------ GIVEN RECORDS ------

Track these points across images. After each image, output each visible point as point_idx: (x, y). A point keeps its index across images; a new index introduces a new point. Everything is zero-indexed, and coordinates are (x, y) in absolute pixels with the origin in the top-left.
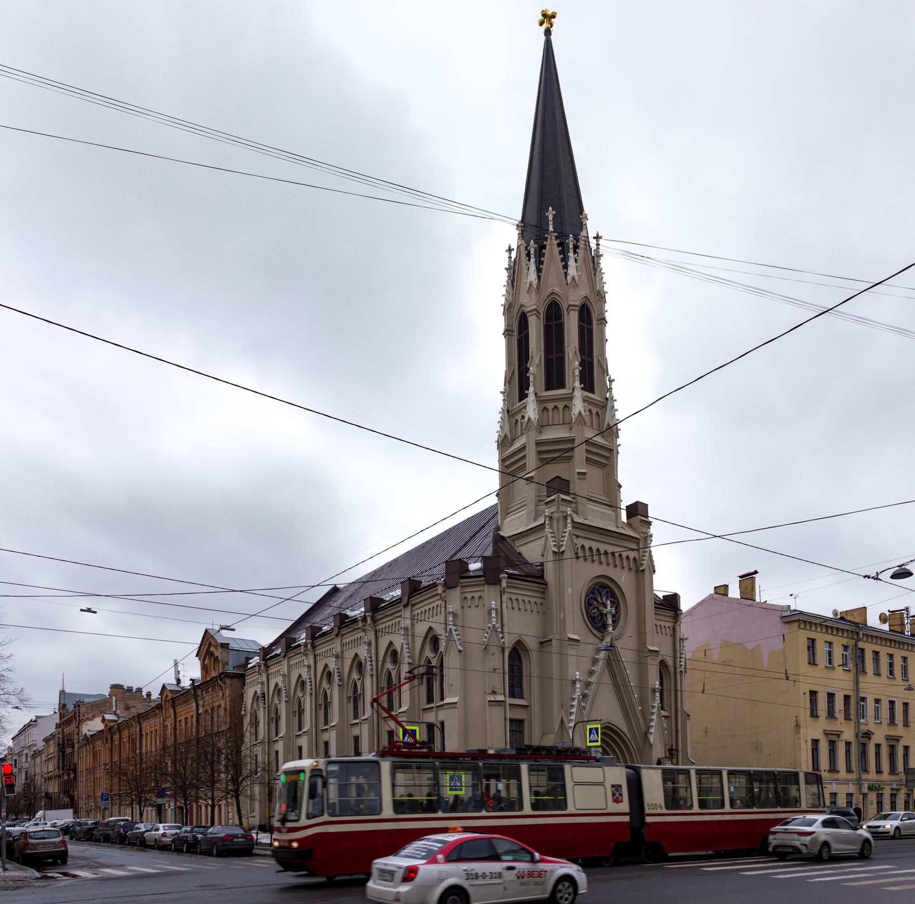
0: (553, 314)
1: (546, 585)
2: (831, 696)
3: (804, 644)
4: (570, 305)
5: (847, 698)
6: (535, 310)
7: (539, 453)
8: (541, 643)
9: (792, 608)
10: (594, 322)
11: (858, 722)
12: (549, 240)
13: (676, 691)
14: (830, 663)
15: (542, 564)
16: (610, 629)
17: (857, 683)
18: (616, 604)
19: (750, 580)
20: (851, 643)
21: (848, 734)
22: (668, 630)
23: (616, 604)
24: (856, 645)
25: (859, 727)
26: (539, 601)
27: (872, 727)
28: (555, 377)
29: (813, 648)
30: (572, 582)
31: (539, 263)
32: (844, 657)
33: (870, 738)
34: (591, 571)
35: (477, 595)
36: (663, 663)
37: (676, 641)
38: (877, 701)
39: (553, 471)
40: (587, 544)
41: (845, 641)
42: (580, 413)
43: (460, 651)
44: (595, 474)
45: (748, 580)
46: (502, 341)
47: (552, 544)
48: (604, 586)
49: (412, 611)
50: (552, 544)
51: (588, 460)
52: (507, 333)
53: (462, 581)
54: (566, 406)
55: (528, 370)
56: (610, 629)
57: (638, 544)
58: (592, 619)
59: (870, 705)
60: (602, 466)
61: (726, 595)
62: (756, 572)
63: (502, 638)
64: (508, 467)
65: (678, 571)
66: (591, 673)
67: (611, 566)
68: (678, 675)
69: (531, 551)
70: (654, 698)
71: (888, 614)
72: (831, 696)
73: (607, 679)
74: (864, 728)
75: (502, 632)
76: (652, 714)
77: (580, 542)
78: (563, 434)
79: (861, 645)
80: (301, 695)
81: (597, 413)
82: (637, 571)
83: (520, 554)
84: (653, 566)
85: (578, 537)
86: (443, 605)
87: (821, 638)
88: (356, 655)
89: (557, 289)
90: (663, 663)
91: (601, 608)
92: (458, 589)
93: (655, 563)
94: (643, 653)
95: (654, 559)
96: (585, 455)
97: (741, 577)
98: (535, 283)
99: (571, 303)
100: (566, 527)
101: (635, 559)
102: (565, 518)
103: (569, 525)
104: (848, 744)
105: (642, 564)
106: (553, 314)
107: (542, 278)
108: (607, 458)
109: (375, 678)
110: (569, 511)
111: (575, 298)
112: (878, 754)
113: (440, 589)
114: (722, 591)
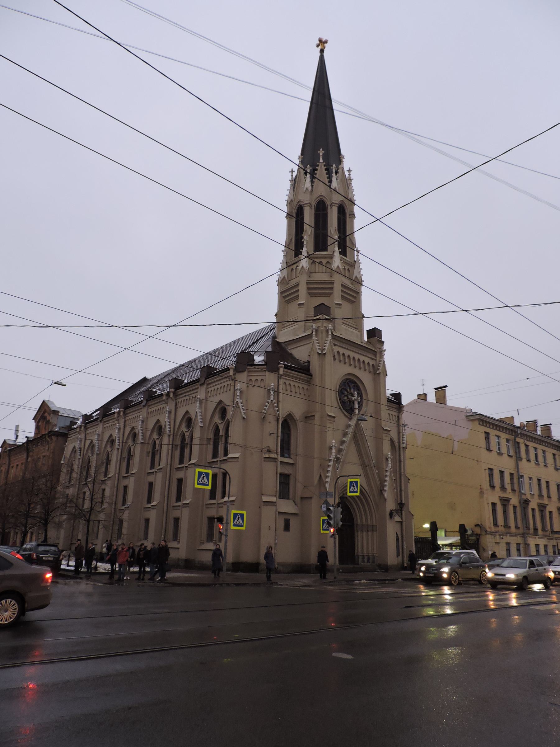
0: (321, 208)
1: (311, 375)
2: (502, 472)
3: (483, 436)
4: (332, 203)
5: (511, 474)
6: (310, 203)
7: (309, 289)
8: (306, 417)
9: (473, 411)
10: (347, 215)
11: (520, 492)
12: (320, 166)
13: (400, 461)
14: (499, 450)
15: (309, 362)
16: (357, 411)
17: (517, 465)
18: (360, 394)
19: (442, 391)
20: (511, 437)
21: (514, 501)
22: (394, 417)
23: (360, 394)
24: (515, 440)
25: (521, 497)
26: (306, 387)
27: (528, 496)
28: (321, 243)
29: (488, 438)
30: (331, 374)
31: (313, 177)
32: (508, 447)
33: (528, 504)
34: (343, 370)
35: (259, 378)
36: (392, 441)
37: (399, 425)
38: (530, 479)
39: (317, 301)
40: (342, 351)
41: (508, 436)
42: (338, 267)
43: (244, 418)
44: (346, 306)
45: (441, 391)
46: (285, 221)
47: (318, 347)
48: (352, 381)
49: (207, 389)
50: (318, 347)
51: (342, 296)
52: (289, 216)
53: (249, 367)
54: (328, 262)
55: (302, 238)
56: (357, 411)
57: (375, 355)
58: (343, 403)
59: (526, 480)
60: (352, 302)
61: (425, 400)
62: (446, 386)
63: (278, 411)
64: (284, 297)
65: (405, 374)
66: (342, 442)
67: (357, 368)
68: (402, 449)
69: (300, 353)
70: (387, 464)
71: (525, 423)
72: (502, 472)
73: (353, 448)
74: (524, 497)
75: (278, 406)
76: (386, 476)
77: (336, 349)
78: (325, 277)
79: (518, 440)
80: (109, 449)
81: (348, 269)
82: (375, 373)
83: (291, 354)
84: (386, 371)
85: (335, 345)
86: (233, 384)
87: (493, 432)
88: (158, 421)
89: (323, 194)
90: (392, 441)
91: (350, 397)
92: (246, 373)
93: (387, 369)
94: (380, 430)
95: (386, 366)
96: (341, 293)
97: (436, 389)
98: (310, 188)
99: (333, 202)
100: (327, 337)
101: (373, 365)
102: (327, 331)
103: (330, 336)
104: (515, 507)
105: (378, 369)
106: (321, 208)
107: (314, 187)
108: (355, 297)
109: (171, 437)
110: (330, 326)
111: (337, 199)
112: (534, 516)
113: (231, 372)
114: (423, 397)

------

WHAT IS REQUIRED: From the material above, pick out each line that contains the word "zero".

RESULT FOR THIS TASK:
Track these points across images. After each image, output each visible point as point_idx: (x, y). A point keeps its index across images; a new index introduces a new point. Everything is zero-indexed, and coordinates are (x, y) in absolute pixels with the origin in the top-left.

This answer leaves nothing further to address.